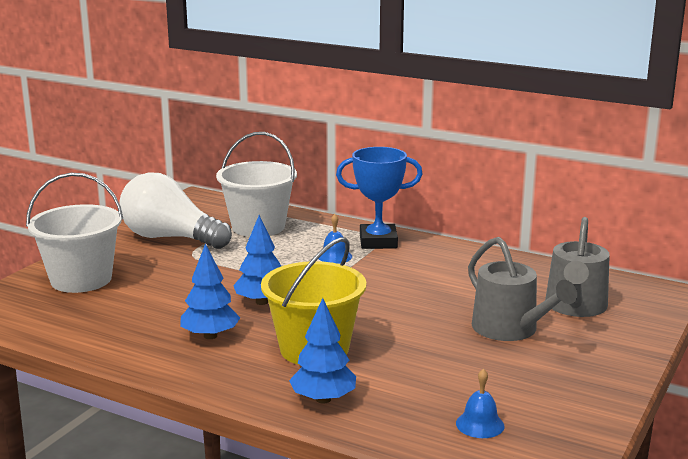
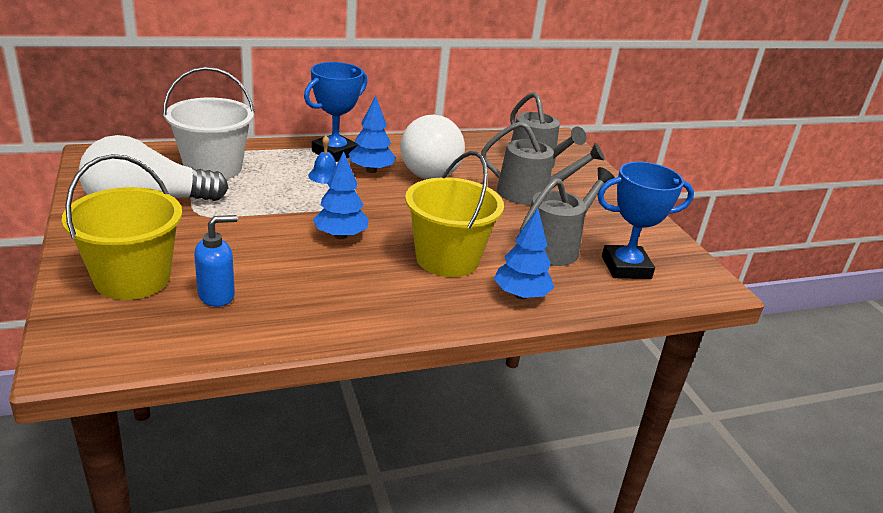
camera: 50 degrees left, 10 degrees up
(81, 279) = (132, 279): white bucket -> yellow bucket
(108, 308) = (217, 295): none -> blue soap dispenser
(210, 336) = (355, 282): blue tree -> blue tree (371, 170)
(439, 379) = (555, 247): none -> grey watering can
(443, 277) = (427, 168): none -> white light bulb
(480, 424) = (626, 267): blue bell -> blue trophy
····················
**The task:** Only the words belong in your copy: restate the data above exactly and leave the images out.

**Reply:**
camera: 50 degrees left, 10 degrees up
(81, 279) = (132, 279): white bucket -> yellow bucket
(108, 308) = (217, 295): none -> blue soap dispenser
(210, 336) = (355, 282): blue tree -> blue tree (371, 170)
(439, 379) = (555, 247): none -> grey watering can
(443, 277) = (427, 168): none -> white light bulb
(480, 424) = (626, 267): blue bell -> blue trophy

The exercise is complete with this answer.